Select every line below containing the word "schottky".

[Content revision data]
# # # # # # #

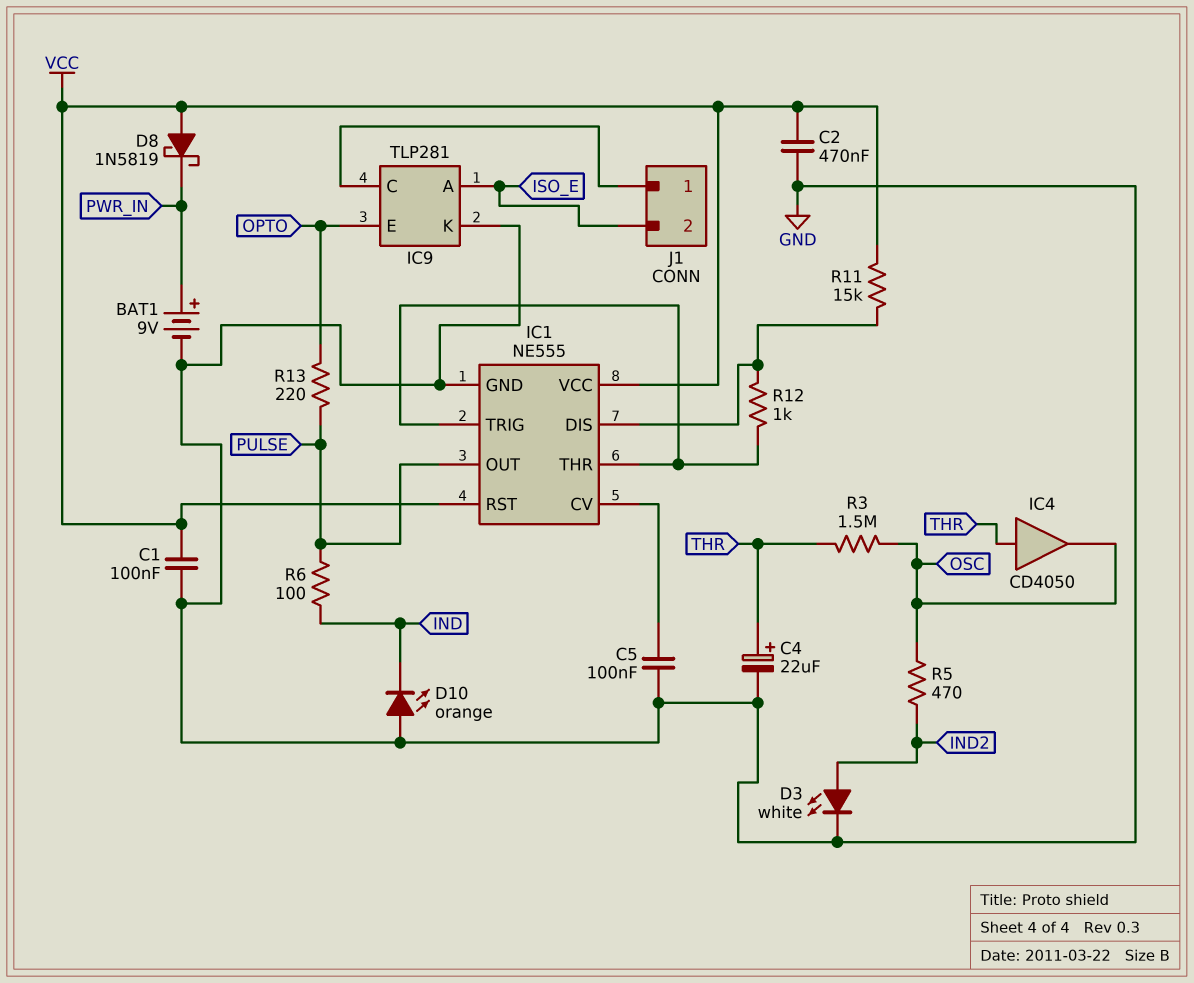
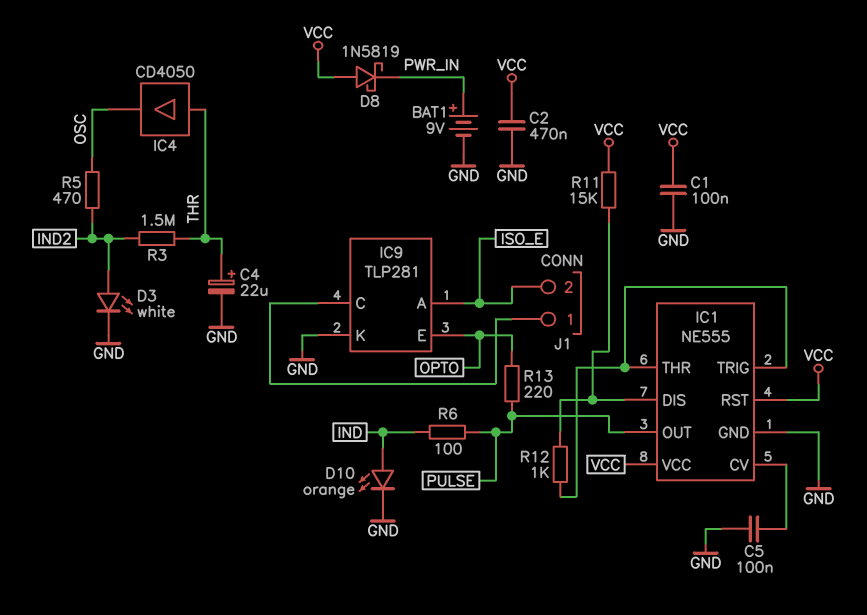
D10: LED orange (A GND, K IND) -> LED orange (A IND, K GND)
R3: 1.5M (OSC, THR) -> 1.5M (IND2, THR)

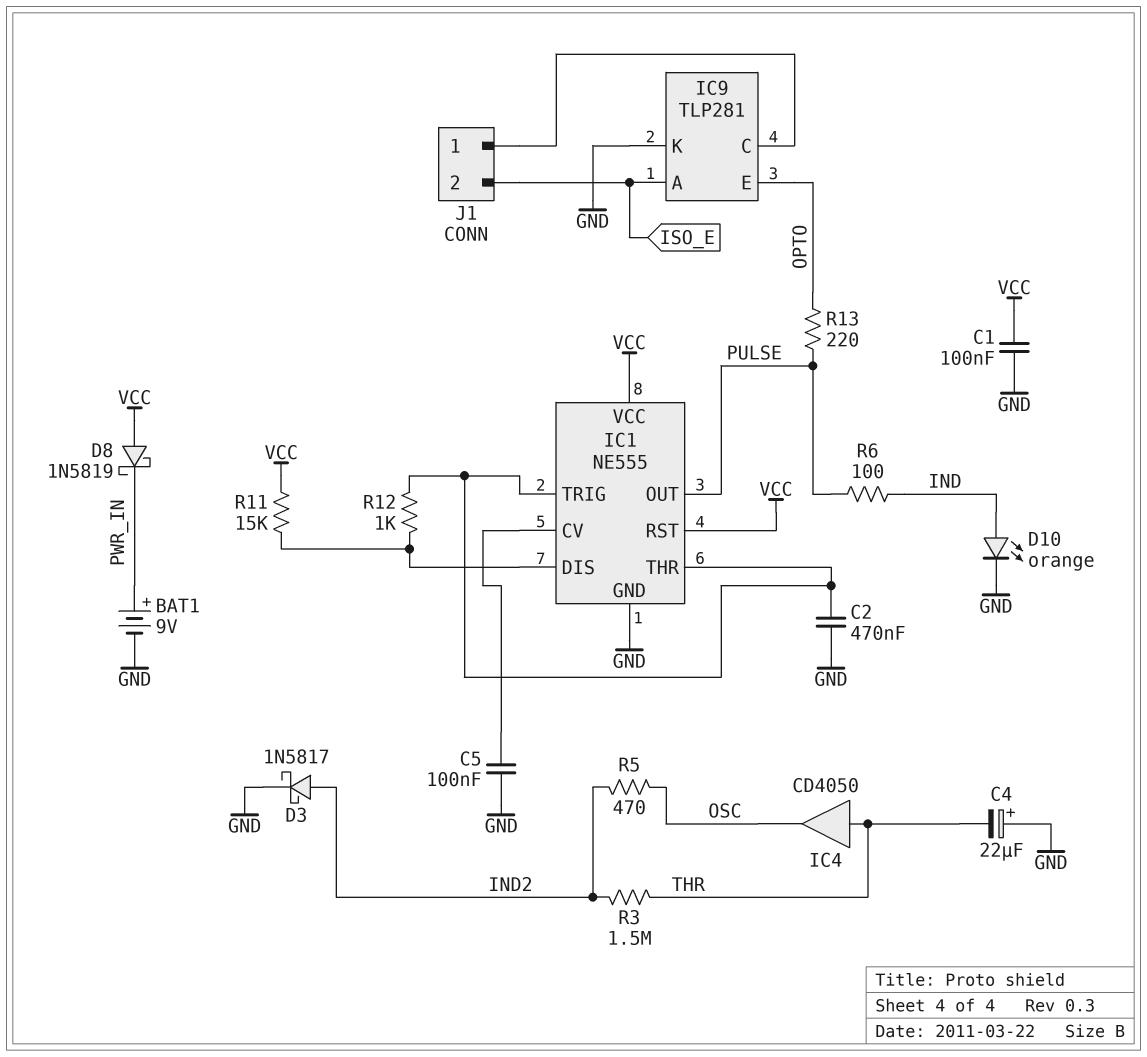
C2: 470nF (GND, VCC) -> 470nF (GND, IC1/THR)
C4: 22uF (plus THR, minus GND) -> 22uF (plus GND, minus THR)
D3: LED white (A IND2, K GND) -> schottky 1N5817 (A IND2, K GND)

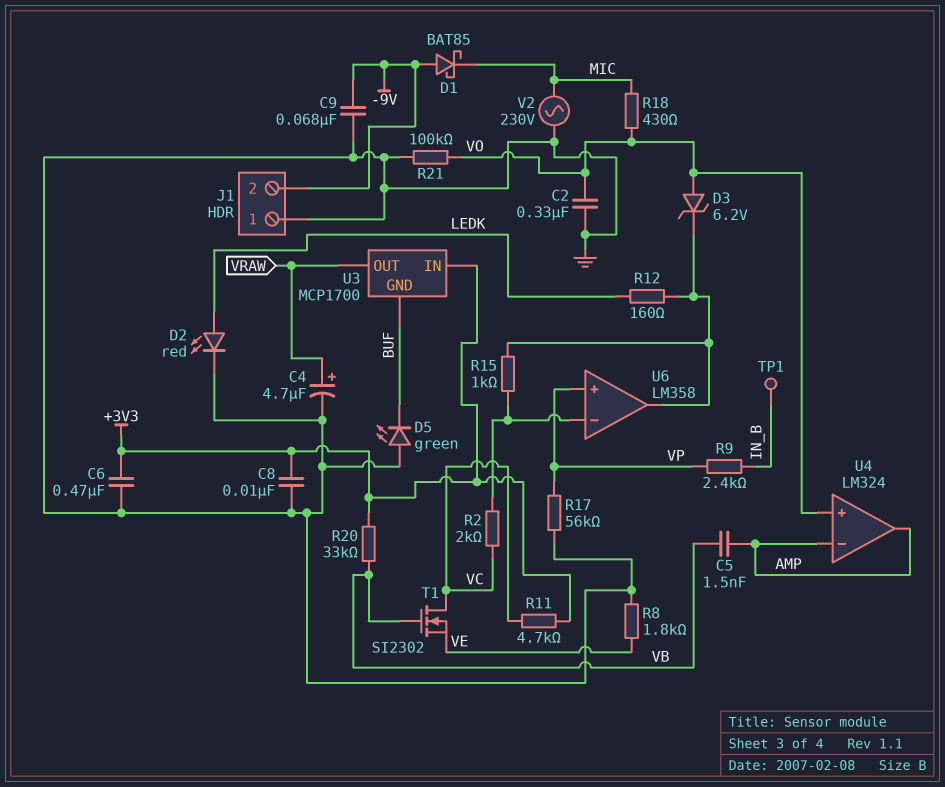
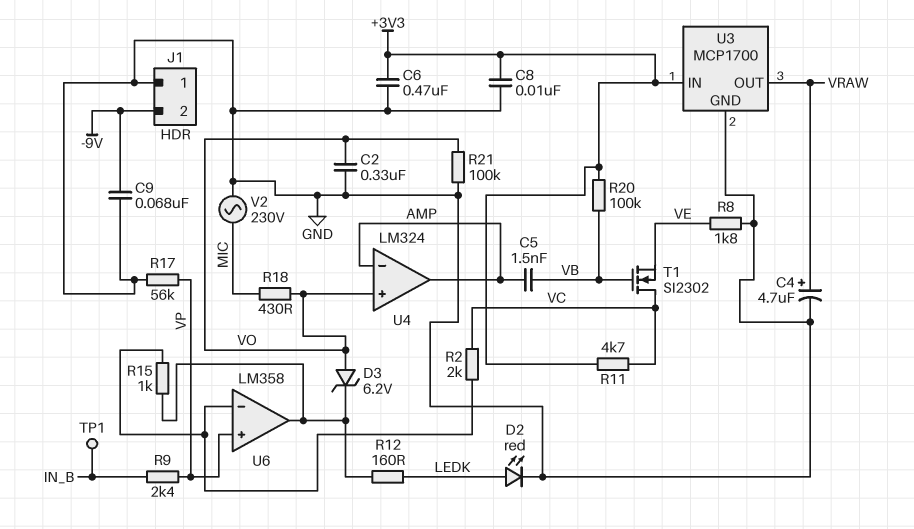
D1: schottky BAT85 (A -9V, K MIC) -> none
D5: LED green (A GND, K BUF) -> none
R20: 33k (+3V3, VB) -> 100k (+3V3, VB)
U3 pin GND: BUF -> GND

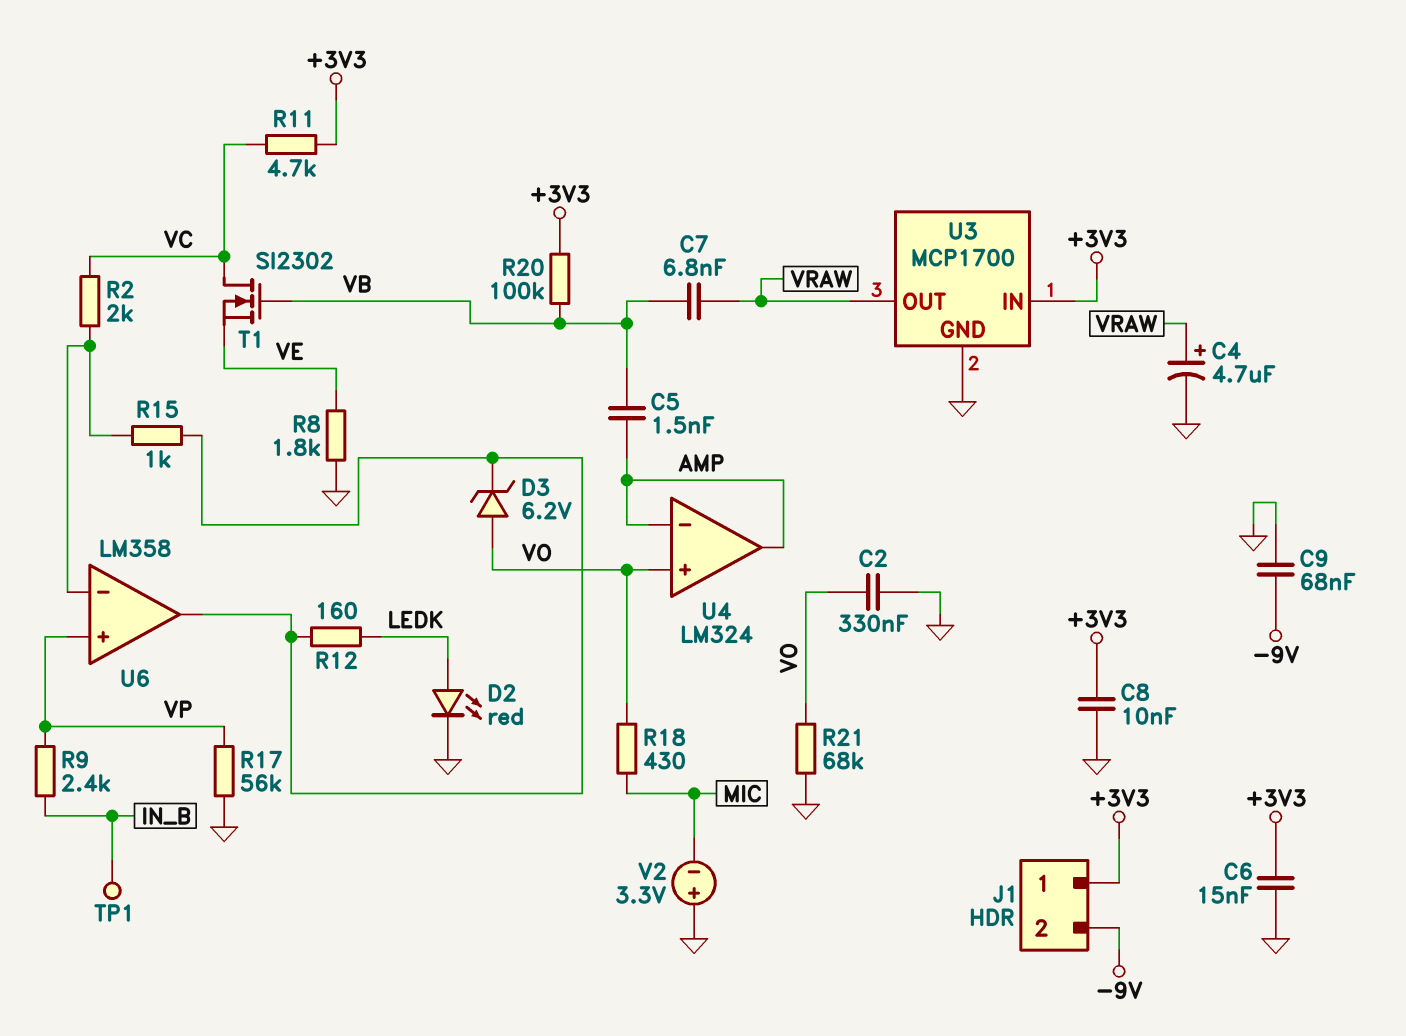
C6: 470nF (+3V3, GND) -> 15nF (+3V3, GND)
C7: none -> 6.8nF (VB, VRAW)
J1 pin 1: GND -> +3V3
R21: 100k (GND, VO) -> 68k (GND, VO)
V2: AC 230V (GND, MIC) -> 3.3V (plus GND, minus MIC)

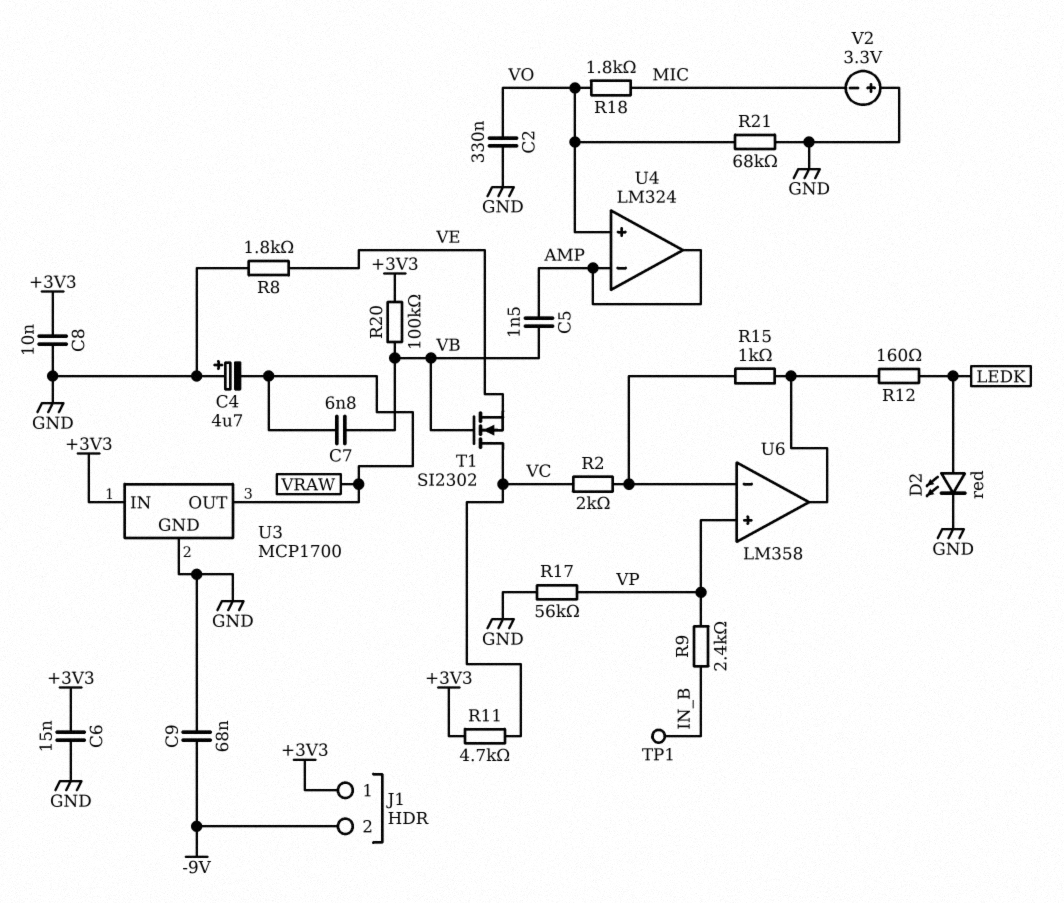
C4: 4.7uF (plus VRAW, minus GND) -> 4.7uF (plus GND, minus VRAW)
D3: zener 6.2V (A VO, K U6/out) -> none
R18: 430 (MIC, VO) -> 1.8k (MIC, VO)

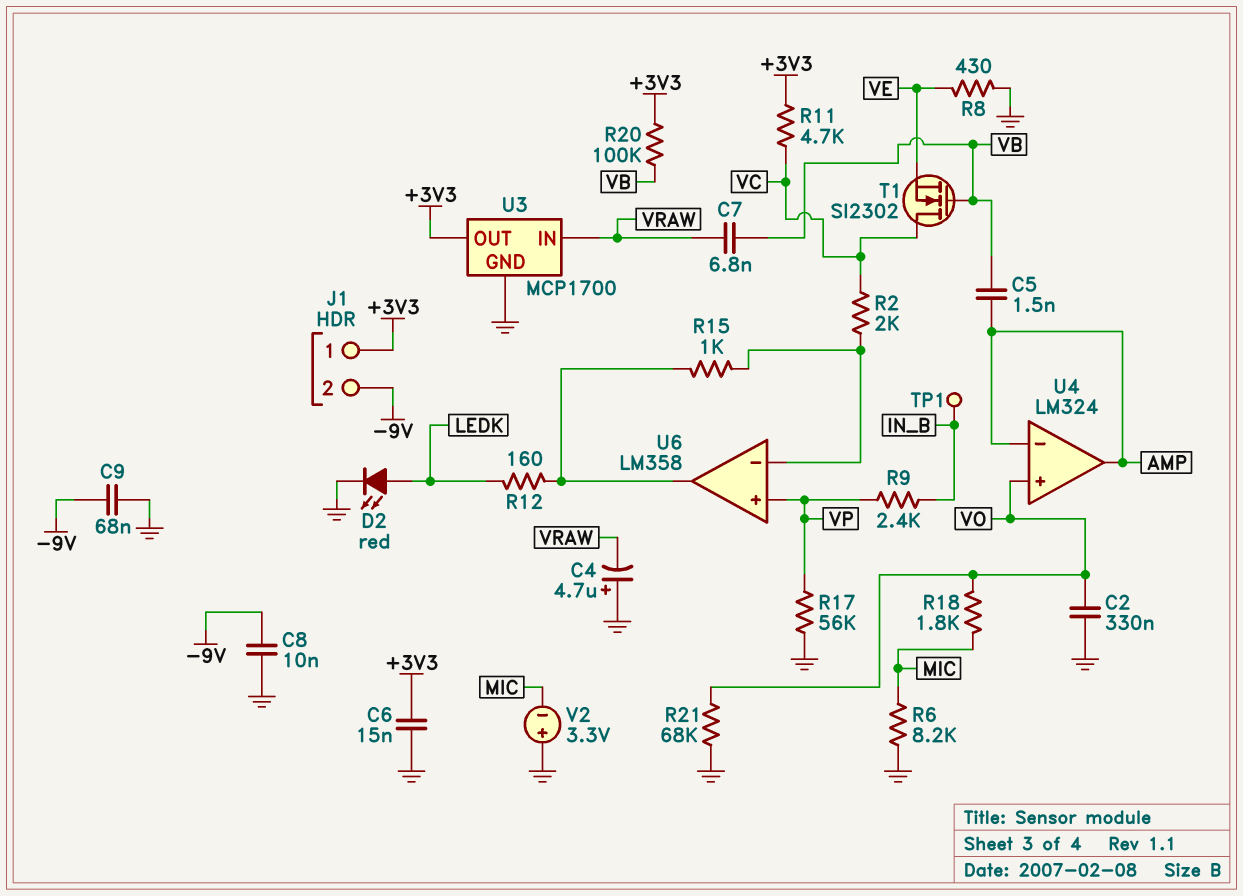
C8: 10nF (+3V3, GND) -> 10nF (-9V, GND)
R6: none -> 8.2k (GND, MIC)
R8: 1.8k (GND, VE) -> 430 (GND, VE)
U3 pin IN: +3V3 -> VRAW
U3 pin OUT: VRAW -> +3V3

# # # # # # #

* RESPONSE TO THIS TASK:
D3: LED white (A IND2, K GND) -> schottky 1N5817 (A IND2, K GND)
D1: schottky BAT85 (A -9V, K MIC) -> none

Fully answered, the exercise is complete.